**Exercise directions**
Only one stretch of the records below should be repeated. It starts with the line containing "C6: 1uF (plus" and goes on through the line containing "D1: schottky SS34", exactly as written.

**Dataset entries**

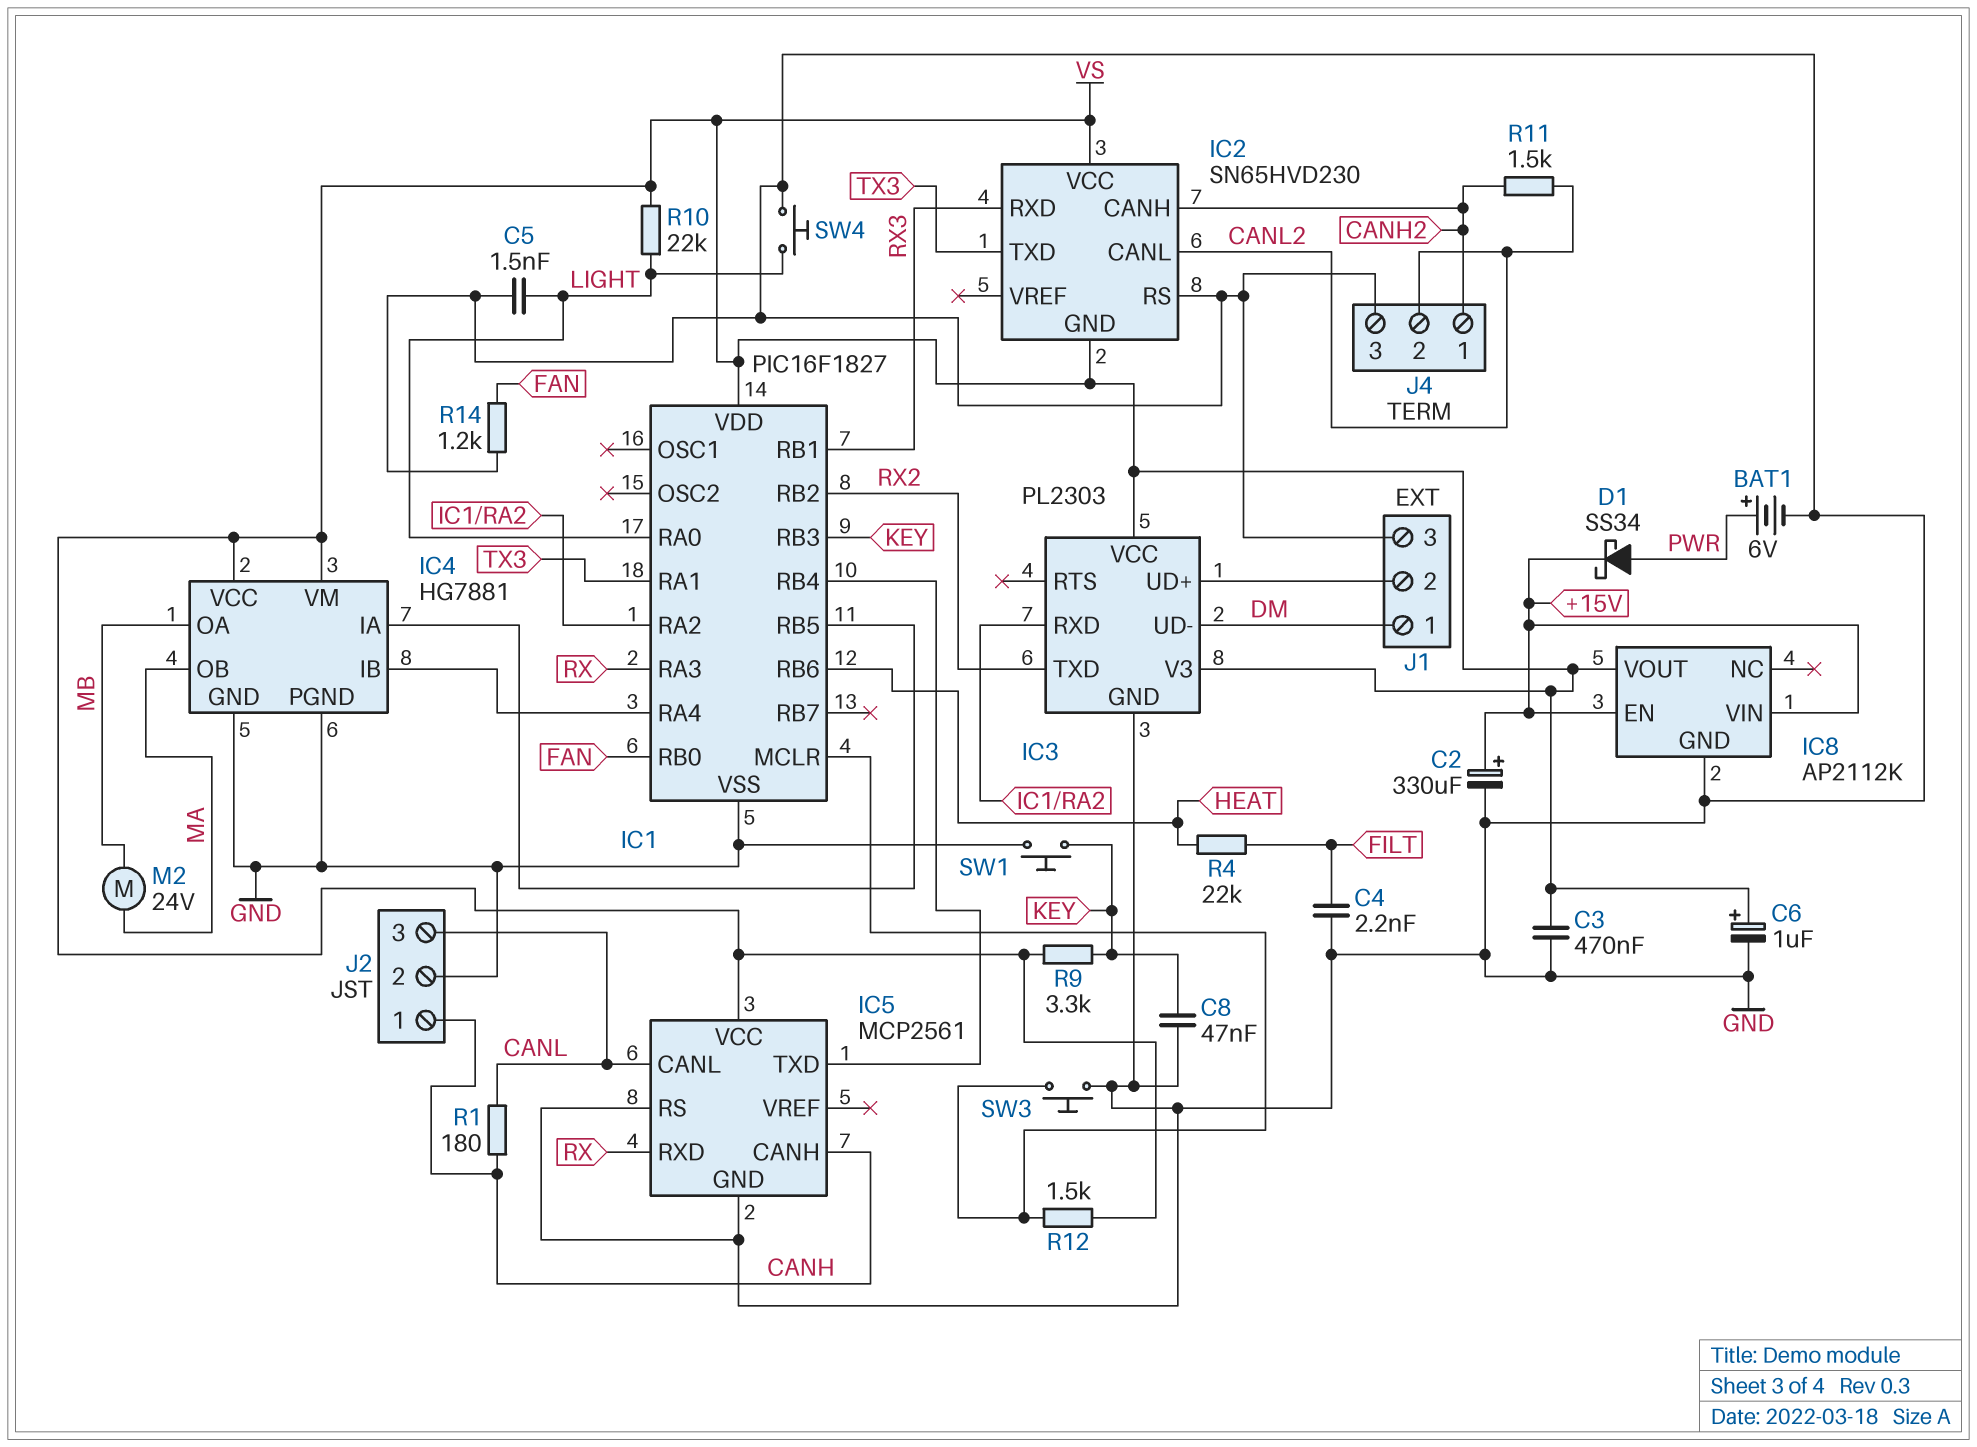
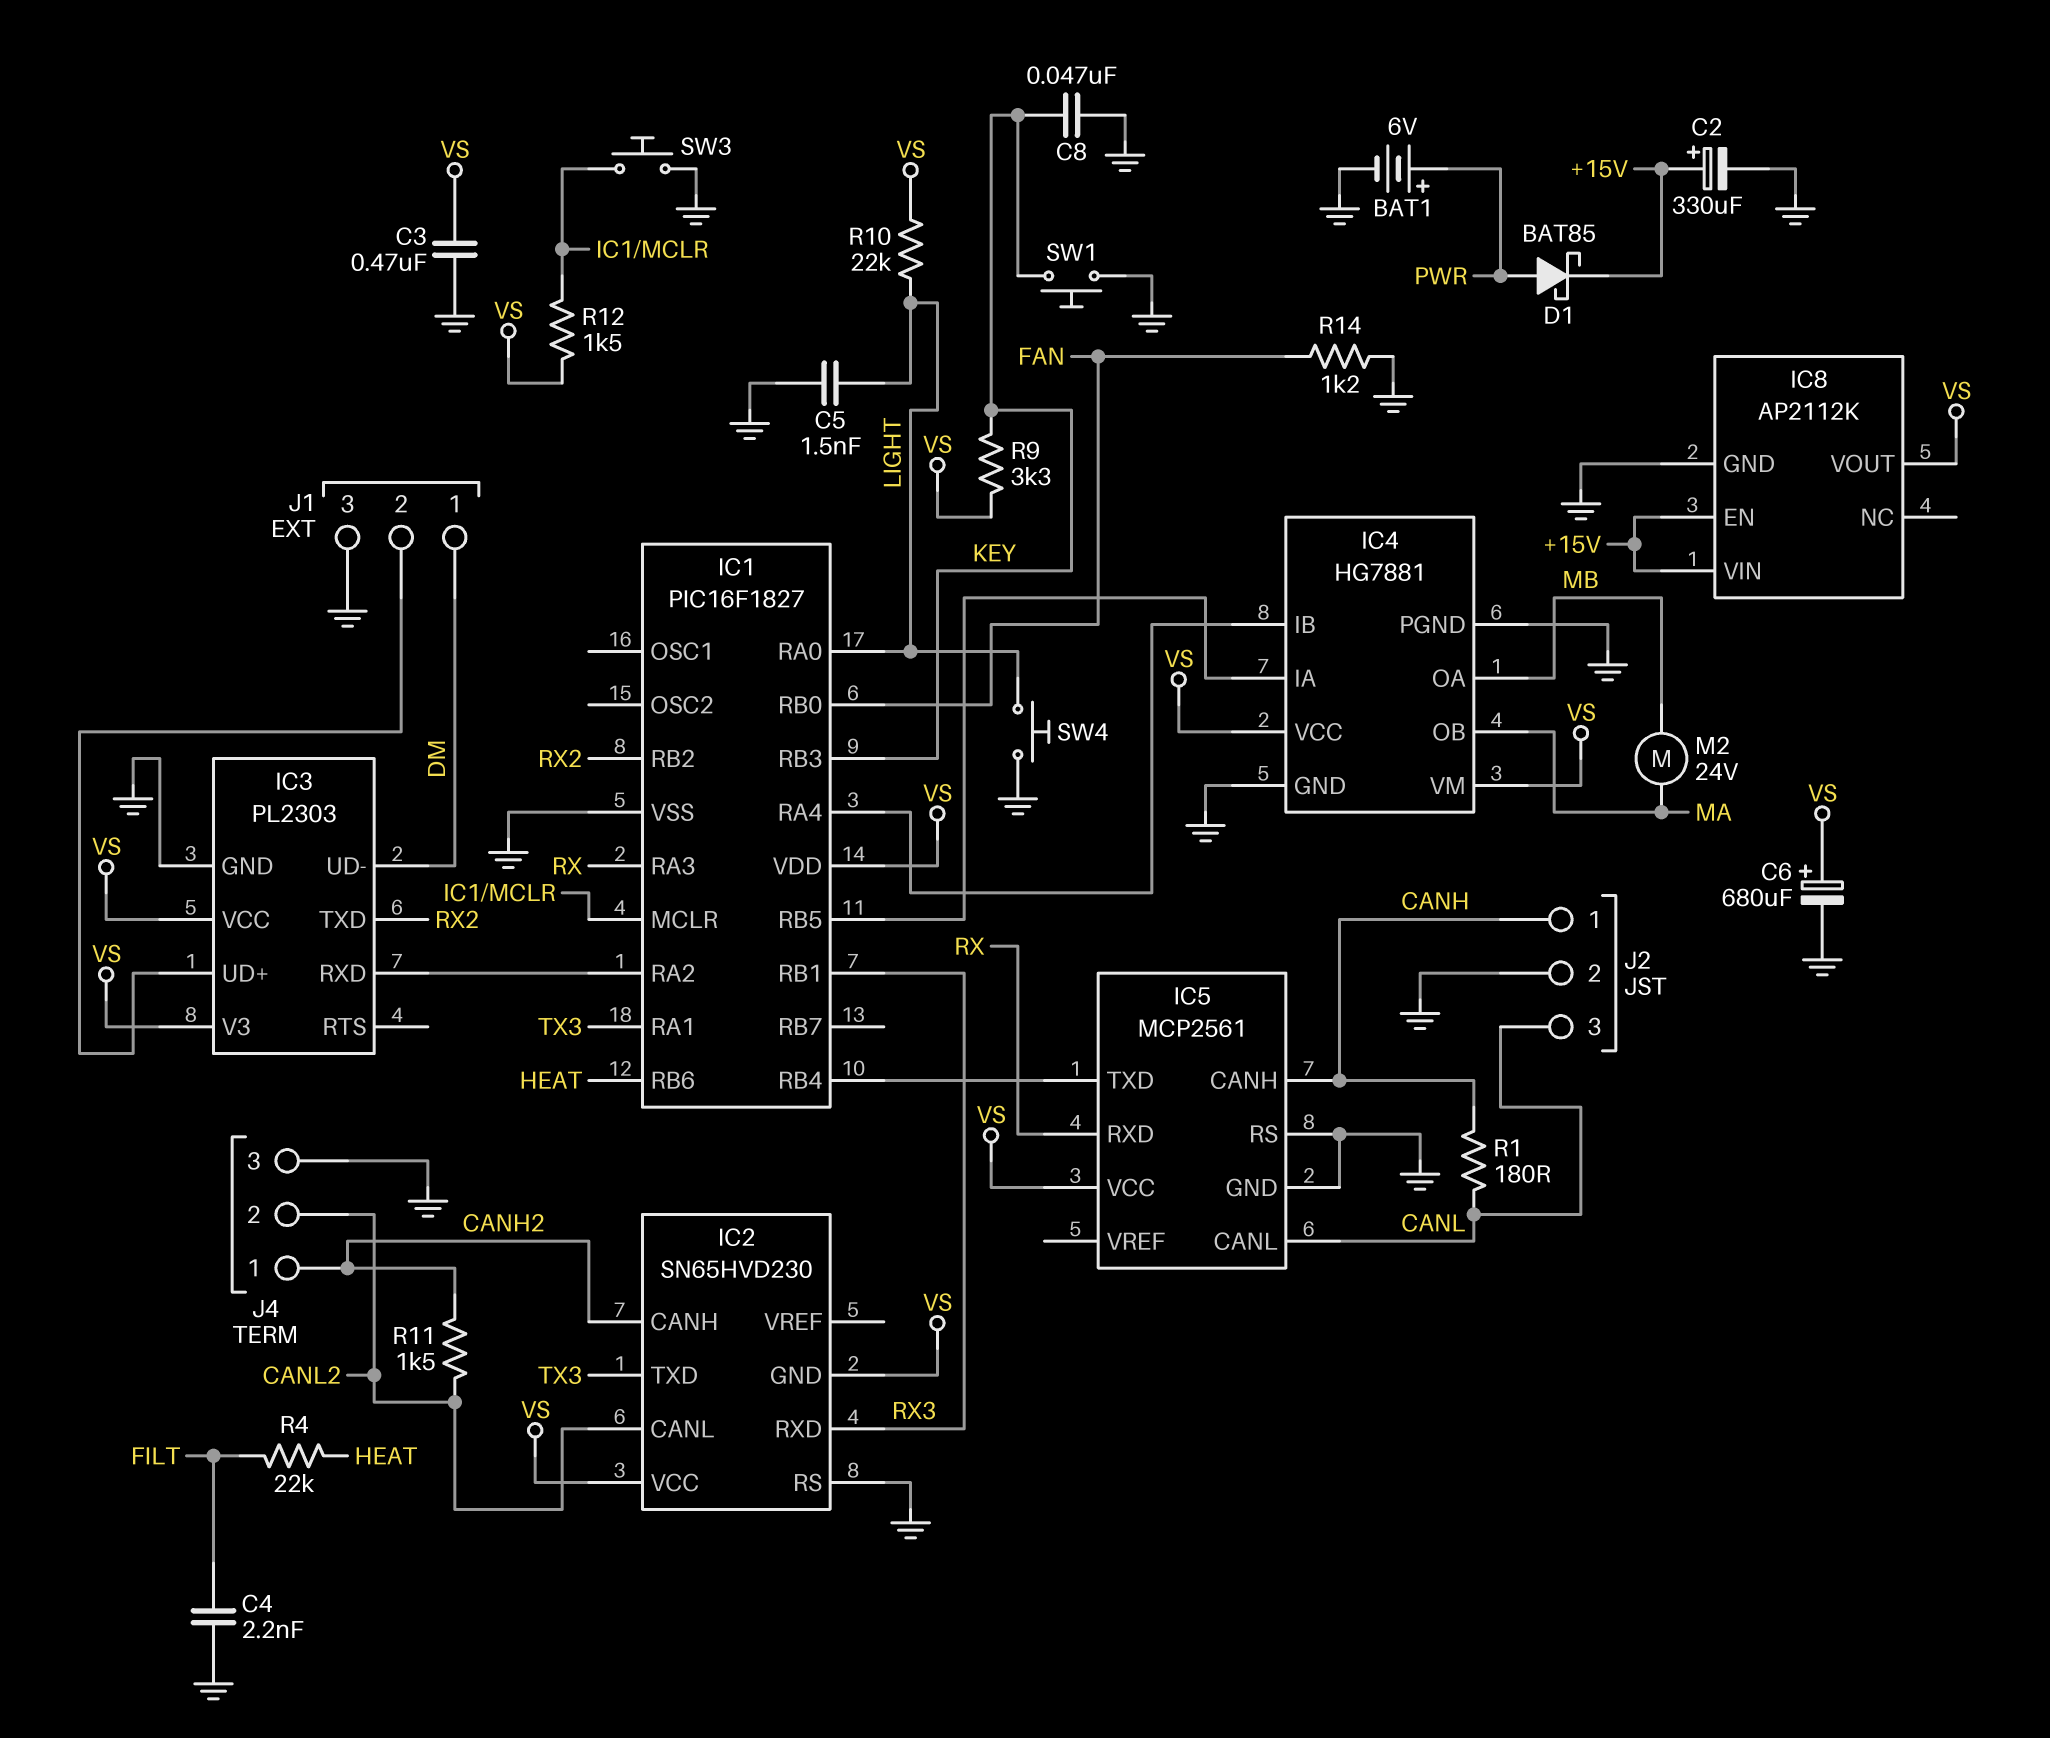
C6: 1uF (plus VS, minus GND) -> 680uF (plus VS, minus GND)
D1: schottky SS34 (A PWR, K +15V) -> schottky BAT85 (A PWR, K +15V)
--
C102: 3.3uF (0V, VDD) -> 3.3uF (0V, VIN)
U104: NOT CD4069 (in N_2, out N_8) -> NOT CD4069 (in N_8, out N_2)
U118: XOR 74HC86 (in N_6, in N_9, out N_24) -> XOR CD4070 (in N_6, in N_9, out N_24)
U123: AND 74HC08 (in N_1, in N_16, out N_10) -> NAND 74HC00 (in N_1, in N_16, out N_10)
* * *
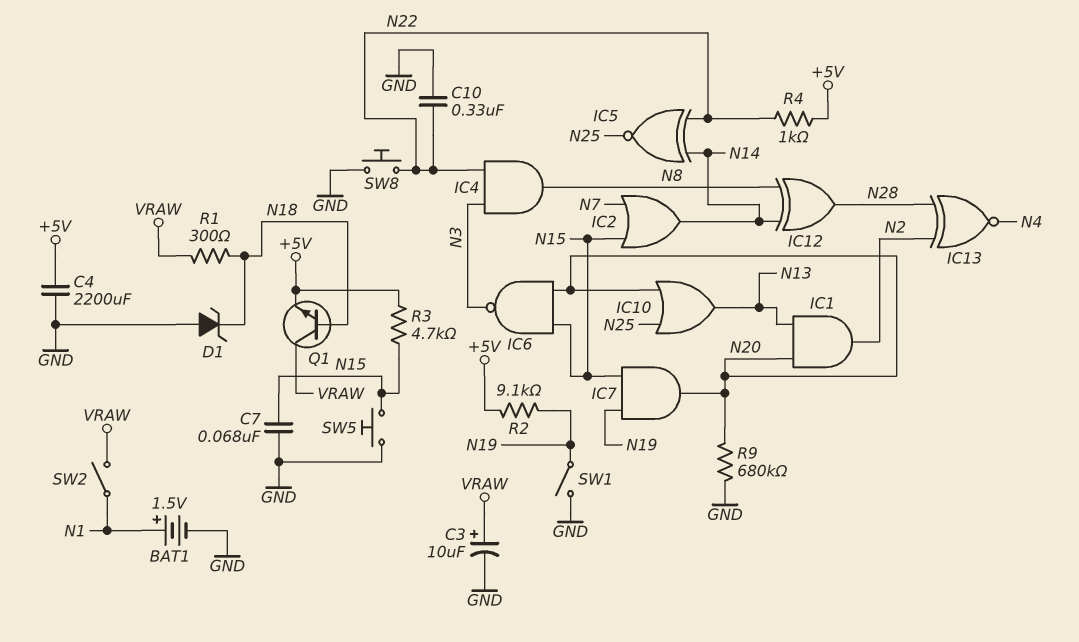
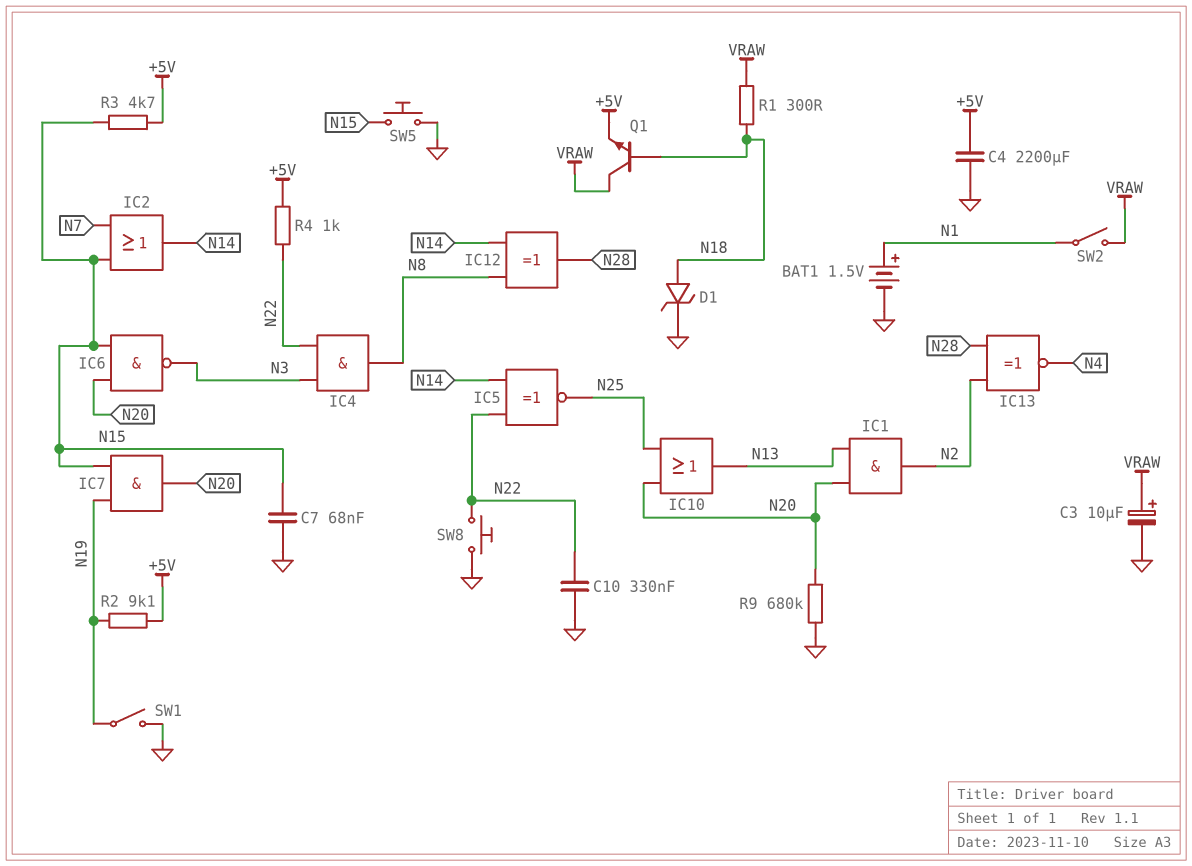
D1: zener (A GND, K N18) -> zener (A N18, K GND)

**Written response**
C6: 1uF (plus VS, minus GND) -> 680uF (plus VS, minus GND)
D1: schottky SS34 (A PWR, K +15V) -> schottky BAT85 (A PWR, K +15V)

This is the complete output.